Object change descriptions
******************************
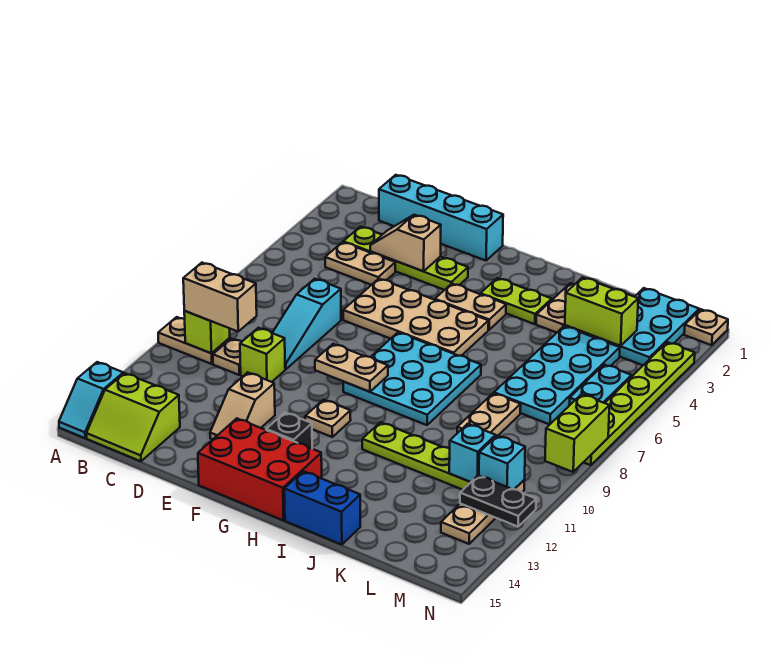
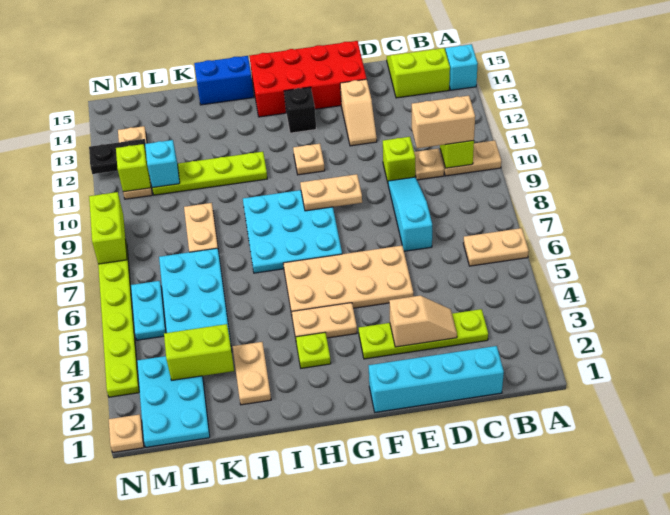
tan plate C4:D4 level 1 -> tan plate A6:B6 level 1
tan slope E12:E13 level 1 top 12 -> tan slope E12:E13 level 1 top 13
red brick F14:H15 level 1 -> red brick E14:H15 level 1
lime plate H3:I3 level 1 -> lime plate H3 level 1
cyan brick M11 level 2 -> lime brick M11 level 2

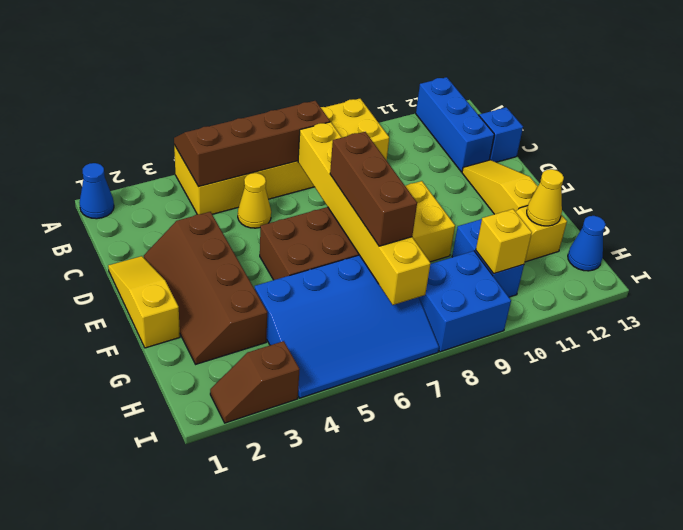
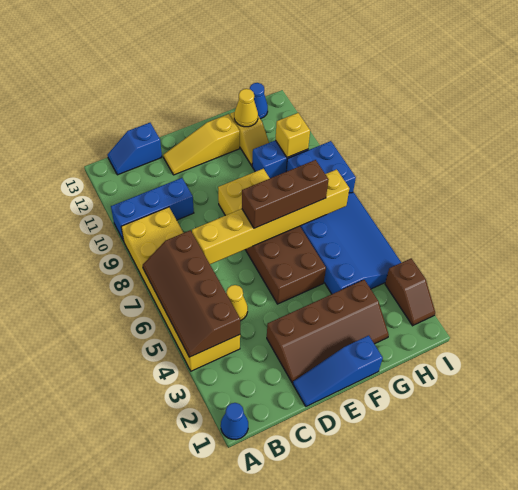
blue brick A12:C12 level 1 -> blue brick A10:C10 level 1
yellow slope D1:F1 level 1 top F -> blue slope D1:F1 level 1 top F

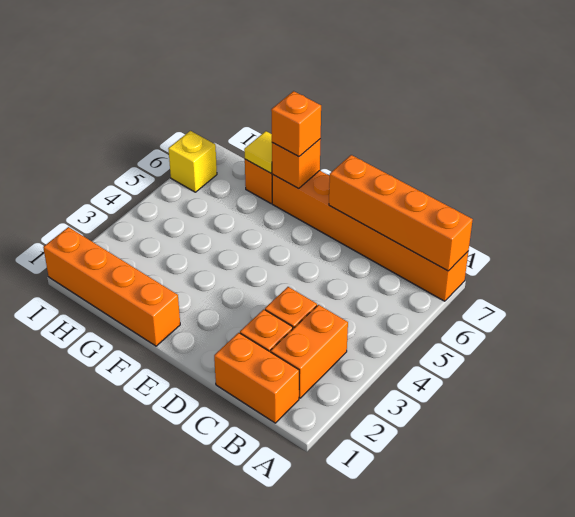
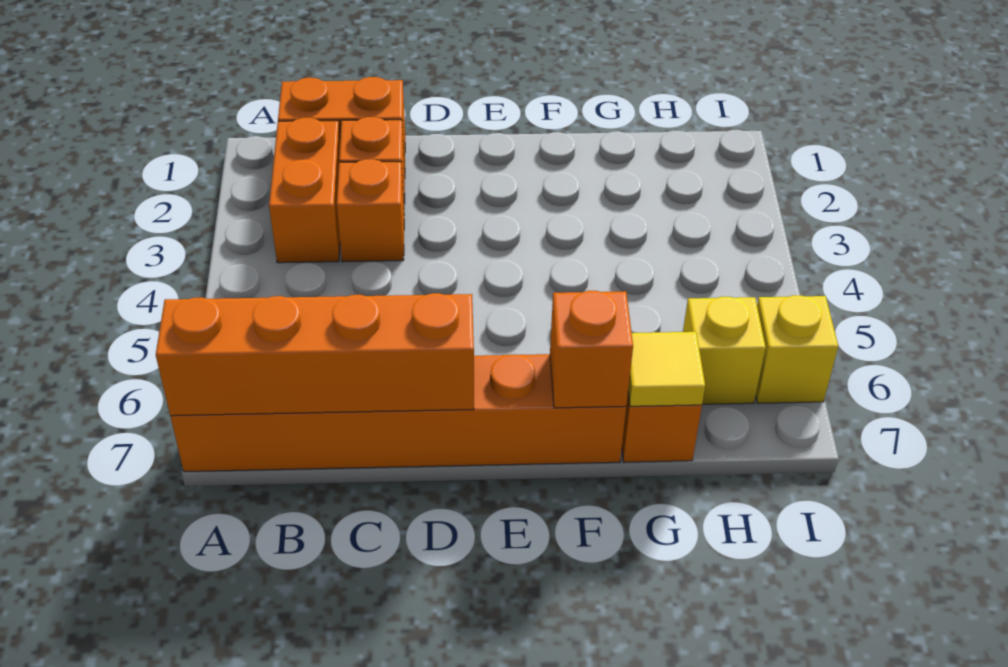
orange brick F1:I1 level 1 -> none
orange brick F7 level 3 -> none
none -> yellow brick H6 level 1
******************************
• _Exercise requirements_:
Only an exact copy of the lines from the one with "cyan brick M11" through the last line of the data above is wanted, and no pictures.

• _Finished task_:
cyan brick M11 level 2 -> lime brick M11 level 2

blue brick A12:C12 level 1 -> blue brick A10:C10 level 1
yellow slope D1:F1 level 1 top F -> blue slope D1:F1 level 1 top F

orange brick F1:I1 level 1 -> none
orange brick F7 level 3 -> none
none -> yellow brick H6 level 1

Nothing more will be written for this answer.